---------- Data extracts ----------
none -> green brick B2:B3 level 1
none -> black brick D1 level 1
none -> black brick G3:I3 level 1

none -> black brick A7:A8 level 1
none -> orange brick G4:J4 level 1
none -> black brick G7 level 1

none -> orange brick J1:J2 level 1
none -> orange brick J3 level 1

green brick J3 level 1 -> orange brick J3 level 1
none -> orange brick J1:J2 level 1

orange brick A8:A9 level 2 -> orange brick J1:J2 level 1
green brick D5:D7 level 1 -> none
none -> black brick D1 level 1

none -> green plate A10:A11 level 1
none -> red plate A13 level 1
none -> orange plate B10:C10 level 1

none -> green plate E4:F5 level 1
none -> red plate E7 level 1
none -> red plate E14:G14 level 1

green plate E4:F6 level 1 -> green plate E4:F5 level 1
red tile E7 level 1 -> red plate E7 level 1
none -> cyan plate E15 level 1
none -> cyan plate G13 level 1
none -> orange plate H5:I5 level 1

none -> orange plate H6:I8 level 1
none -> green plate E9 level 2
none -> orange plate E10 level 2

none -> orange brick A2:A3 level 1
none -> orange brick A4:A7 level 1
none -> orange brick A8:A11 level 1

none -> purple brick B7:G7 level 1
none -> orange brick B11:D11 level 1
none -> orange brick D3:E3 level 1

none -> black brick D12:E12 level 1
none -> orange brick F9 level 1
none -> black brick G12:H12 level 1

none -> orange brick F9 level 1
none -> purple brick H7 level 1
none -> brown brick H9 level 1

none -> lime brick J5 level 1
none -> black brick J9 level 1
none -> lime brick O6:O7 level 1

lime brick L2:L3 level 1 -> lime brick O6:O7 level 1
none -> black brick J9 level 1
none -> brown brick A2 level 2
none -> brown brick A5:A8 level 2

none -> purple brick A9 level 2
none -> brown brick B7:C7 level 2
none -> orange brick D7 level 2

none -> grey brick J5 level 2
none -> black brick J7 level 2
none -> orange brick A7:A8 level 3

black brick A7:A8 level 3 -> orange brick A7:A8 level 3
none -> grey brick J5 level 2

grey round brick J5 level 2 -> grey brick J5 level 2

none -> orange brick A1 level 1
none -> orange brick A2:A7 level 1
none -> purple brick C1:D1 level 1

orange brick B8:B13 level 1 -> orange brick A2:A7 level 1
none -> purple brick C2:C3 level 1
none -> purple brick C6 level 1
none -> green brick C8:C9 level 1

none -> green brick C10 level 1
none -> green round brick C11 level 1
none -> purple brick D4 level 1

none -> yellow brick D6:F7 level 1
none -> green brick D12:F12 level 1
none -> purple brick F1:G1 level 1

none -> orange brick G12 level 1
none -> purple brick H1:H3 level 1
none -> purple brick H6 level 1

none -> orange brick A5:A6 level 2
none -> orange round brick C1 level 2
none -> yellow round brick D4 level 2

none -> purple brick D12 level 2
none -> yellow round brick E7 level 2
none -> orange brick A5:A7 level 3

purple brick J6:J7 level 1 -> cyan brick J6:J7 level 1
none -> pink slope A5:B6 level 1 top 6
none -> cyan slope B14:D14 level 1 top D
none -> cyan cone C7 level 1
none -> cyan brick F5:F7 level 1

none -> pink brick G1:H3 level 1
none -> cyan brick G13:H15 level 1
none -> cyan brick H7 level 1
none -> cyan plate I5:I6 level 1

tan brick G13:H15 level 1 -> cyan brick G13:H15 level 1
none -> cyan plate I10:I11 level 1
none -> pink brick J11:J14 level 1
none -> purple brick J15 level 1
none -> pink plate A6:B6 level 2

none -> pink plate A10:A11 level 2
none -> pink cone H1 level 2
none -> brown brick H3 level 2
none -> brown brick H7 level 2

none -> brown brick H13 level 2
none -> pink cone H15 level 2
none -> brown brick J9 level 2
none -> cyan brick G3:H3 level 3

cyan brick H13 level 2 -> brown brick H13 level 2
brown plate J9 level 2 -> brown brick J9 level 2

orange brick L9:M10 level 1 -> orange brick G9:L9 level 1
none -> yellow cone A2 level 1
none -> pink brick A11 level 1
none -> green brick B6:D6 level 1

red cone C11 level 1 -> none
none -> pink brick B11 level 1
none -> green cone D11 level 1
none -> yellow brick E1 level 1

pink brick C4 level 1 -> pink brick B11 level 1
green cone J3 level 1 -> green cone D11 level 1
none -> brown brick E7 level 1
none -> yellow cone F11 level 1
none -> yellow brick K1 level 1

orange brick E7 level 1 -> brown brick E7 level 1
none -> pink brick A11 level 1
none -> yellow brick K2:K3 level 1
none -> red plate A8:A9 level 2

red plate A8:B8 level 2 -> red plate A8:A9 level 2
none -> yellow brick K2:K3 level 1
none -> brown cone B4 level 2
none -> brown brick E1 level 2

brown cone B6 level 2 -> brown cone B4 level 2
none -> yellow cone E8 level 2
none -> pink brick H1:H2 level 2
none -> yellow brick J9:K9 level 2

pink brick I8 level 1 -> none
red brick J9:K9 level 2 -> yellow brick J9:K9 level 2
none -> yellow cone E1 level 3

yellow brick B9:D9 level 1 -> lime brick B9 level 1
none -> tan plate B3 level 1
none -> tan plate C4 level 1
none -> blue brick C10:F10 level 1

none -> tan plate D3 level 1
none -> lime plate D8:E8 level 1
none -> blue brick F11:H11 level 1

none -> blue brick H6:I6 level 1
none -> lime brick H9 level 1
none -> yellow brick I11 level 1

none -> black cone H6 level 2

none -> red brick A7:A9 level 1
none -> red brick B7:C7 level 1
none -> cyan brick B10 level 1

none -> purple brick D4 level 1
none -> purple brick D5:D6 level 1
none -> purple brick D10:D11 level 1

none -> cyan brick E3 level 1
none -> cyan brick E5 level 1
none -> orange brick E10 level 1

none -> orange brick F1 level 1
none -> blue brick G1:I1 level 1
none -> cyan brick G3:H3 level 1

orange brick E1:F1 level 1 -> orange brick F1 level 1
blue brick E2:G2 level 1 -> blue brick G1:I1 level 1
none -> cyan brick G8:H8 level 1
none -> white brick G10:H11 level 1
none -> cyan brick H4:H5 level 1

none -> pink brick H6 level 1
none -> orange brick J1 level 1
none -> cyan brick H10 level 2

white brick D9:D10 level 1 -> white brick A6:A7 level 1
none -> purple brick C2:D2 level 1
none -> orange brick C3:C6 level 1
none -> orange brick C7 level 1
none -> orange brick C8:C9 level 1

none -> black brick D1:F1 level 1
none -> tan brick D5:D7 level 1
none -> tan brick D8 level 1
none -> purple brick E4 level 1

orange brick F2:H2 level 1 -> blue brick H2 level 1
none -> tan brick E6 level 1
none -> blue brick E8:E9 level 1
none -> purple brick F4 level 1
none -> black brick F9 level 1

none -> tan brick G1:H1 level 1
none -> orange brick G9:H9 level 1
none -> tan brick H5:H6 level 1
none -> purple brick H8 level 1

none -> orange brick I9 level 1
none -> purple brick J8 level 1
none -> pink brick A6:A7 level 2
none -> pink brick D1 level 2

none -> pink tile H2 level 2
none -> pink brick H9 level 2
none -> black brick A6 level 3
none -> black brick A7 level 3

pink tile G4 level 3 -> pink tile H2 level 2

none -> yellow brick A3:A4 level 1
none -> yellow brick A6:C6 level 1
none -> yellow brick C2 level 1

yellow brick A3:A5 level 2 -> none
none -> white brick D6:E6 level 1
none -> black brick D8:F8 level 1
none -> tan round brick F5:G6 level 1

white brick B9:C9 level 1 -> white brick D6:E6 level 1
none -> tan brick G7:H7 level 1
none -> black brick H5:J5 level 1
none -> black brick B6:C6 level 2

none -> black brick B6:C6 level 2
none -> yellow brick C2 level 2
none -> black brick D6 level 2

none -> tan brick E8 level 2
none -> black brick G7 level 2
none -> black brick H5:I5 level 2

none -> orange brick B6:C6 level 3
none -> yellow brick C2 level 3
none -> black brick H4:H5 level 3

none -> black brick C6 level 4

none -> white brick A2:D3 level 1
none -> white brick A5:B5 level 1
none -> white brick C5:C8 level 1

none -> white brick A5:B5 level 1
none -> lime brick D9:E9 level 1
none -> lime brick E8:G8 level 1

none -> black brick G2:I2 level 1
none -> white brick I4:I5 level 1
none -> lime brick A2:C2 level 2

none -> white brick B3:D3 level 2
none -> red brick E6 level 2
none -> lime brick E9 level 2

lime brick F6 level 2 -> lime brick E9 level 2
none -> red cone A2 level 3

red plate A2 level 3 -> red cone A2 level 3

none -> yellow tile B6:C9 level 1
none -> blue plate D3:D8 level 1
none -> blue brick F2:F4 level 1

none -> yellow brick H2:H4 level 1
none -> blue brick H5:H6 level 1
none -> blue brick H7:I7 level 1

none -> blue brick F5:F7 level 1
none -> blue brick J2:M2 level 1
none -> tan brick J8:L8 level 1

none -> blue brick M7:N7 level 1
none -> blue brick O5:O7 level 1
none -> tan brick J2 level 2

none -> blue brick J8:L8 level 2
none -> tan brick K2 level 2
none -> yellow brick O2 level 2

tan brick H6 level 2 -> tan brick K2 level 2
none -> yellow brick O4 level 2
----------
» **Task**
Return every line of the preceding records in which the word "lime" appears.

» **Response for this exercise**
none -> lime brick J5 level 1
none -> lime brick O6:O7 level 1
lime brick L2:L3 level 1 -> lime brick O6:O7 level 1
yellow brick B9:D9 level 1 -> lime brick B9 level 1
none -> lime plate D8:E8 level 1
none -> lime brick H9 level 1
none -> lime brick D9:E9 level 1
none -> lime brick E8:G8 level 1
none -> lime brick A2:C2 level 2
none -> lime brick E9 level 2
lime brick F6 level 2 -> lime brick E9 level 2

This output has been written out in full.